**Task prompt**
Reproduce the records verbatim, starting at the first line and ending at the line containing "41.5 [219, 248]", with both of those lines included.

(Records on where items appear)
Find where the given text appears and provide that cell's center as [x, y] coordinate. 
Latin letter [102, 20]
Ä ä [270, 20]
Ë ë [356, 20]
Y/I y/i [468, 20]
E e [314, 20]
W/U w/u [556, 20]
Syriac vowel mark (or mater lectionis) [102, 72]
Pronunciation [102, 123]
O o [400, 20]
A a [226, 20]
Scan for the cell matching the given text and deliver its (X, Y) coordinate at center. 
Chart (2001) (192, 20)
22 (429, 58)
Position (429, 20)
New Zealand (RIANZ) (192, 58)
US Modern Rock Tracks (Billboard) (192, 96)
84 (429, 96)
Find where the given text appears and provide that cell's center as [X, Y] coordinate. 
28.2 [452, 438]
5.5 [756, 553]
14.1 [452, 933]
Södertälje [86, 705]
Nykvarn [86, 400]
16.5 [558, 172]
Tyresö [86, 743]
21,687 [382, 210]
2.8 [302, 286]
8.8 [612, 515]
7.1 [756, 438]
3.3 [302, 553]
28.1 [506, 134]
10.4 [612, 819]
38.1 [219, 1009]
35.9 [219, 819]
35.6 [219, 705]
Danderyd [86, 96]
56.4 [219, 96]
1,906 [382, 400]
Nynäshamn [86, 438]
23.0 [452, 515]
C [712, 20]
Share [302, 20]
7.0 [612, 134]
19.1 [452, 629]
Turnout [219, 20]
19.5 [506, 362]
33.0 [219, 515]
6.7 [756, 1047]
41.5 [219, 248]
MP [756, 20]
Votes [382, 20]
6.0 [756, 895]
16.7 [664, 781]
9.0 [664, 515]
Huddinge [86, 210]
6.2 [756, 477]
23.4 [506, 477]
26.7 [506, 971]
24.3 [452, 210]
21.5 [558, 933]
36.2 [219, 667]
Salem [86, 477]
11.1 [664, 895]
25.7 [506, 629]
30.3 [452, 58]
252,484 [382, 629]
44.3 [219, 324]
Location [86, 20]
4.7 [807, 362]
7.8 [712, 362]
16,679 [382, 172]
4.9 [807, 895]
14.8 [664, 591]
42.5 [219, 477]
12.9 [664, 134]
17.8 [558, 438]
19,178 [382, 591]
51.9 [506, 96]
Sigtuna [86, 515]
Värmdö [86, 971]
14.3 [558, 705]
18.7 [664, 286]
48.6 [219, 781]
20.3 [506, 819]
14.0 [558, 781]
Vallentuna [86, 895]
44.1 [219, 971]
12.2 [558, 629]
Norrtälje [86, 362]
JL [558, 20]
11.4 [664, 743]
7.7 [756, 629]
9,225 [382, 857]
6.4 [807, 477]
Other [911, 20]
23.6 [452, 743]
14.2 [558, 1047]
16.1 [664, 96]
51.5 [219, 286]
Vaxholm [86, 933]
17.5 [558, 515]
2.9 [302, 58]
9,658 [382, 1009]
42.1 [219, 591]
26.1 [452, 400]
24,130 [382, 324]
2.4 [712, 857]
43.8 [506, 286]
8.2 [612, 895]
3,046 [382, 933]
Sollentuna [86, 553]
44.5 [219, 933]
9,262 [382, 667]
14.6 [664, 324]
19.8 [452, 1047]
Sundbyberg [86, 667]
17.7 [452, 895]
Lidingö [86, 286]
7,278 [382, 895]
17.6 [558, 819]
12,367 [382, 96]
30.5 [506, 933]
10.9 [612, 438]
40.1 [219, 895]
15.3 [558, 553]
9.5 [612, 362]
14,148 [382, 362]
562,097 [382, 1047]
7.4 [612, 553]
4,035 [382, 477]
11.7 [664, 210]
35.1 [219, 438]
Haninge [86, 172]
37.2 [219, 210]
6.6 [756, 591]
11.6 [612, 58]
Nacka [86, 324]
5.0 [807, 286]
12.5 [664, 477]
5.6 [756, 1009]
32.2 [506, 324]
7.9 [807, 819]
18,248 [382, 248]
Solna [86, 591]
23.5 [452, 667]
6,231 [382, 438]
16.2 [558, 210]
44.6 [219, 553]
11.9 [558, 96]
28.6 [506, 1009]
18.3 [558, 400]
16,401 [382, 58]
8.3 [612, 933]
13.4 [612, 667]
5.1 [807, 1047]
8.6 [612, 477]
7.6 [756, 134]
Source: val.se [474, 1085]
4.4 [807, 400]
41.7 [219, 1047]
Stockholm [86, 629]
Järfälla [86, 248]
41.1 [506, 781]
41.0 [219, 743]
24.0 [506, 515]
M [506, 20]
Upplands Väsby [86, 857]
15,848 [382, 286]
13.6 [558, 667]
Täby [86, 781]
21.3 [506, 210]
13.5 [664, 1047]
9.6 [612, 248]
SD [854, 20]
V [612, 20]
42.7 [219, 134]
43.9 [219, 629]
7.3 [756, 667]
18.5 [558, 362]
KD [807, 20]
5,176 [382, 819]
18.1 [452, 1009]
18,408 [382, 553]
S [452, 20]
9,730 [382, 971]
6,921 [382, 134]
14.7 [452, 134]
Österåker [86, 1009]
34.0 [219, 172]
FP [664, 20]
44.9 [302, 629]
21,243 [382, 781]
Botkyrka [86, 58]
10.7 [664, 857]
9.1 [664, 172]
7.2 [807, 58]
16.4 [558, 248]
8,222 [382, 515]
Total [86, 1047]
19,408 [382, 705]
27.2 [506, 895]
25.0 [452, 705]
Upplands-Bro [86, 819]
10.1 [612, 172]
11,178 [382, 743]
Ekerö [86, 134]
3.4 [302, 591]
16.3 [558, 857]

**Task answer**
Find where the given text appears and provide that cell's center as [x, y] coordinate. 
Latin letter [102, 20]
Ä ä [270, 20]
Ë ë [356, 20]
Y/I y/i [468, 20]
E e [314, 20]
W/U w/u [556, 20]
Syriac vowel mark (or mater lectionis) [102, 72]
Pronunciation [102, 123]
O o [400, 20]
A a [226, 20]
Scan for the cell matching the given text and deliver its (X, Y) coordinate at center. 
Chart (2001) (192, 20)
22 (429, 58)
Position (429, 20)
New Zealand (RIANZ) (192, 58)
US Modern Rock Tracks (Billboard) (192, 96)
84 (429, 96)
Find where the given text appears and provide that cell's center as [X, Y] coordinate. 
28.2 [452, 438]
5.5 [756, 553]
14.1 [452, 933]
Södertälje [86, 705]
Nykvarn [86, 400]
16.5 [558, 172]
Tyresö [86, 743]
21,687 [382, 210]
2.8 [302, 286]
8.8 [612, 515]
7.1 [756, 438]
3.3 [302, 553]
28.1 [506, 134]
10.4 [612, 819]
38.1 [219, 1009]
35.9 [219, 819]
35.6 [219, 705]
Danderyd [86, 96]
56.4 [219, 96]
1,906 [382, 400]
Nynäshamn [86, 438]
23.0 [452, 515]
C [712, 20]
Share [302, 20]
7.0 [612, 134]
19.1 [452, 629]
Turnout [219, 20]
19.5 [506, 362]
33.0 [219, 515]
6.7 [756, 1047]
41.5 [219, 248]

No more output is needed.